== Supplied entries

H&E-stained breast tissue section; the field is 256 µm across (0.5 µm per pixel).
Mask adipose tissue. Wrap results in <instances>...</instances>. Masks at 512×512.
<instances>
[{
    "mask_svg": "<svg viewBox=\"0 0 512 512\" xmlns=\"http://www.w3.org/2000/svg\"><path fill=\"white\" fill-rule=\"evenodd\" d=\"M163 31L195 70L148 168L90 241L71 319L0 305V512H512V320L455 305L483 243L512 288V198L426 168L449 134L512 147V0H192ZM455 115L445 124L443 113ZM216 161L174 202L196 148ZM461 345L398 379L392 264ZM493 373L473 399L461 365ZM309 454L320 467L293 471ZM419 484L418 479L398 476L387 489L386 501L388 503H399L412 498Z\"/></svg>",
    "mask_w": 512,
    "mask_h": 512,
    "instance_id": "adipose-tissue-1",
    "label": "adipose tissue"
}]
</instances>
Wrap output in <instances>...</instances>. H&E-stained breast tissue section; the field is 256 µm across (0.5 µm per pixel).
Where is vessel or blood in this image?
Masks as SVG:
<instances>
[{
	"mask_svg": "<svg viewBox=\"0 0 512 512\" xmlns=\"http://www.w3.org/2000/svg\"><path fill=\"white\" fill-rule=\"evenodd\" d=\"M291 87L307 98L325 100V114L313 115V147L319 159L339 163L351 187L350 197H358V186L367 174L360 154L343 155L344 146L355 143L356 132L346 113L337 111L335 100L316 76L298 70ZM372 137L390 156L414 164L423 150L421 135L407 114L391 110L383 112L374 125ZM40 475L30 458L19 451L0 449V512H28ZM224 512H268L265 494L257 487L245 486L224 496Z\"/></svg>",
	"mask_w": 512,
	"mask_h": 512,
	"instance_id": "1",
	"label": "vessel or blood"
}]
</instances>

====

§ Goal:
Give back all the records exactly as they stand.

§ Worked answer:
H&E-stained breast tissue section; the field is 256 µm across (0.5 µm per pixel).
Mask adipose tissue. Wrap results in <instances>...</instances>. Masks at 512×512.
<instances>
[{
    "mask_svg": "<svg viewBox=\"0 0 512 512\" xmlns=\"http://www.w3.org/2000/svg\"><path fill=\"white\" fill-rule=\"evenodd\" d=\"M163 31L195 70L148 168L90 241L71 319L0 305V512H512V320L455 305L483 243L512 288V198L426 168L449 134L512 147V0H192ZM455 115L445 124L443 113ZM216 161L174 202L196 148ZM461 345L398 379L392 264ZM493 373L473 399L461 365ZM309 454L320 467L293 471ZM419 484L418 479L398 476L387 489L386 501L388 503H399L412 498Z\"/></svg>",
    "mask_w": 512,
    "mask_h": 512,
    "instance_id": "adipose-tissue-1",
    "label": "adipose tissue"
}]
</instances>
Wrap output in <instances>...</instances>. H&E-stained breast tissue section; the field is 256 µm across (0.5 µm per pixel).
Where is vessel or blood in this image?
Masks as SVG:
<instances>
[{
	"mask_svg": "<svg viewBox=\"0 0 512 512\" xmlns=\"http://www.w3.org/2000/svg\"><path fill=\"white\" fill-rule=\"evenodd\" d=\"M291 87L307 98L325 100V114L313 115V147L319 159L339 163L351 187L350 197H358V186L367 174L360 154L343 155L344 146L355 143L356 132L346 113L337 111L335 100L316 76L298 70ZM372 137L390 156L414 164L423 150L421 135L407 114L391 110L383 112L374 125ZM40 475L30 458L19 451L0 449V512H28ZM224 512H268L265 494L257 487L245 486L224 496Z\"/></svg>",
	"mask_w": 512,
	"mask_h": 512,
	"instance_id": "1",
	"label": "vessel or blood"
}]
</instances>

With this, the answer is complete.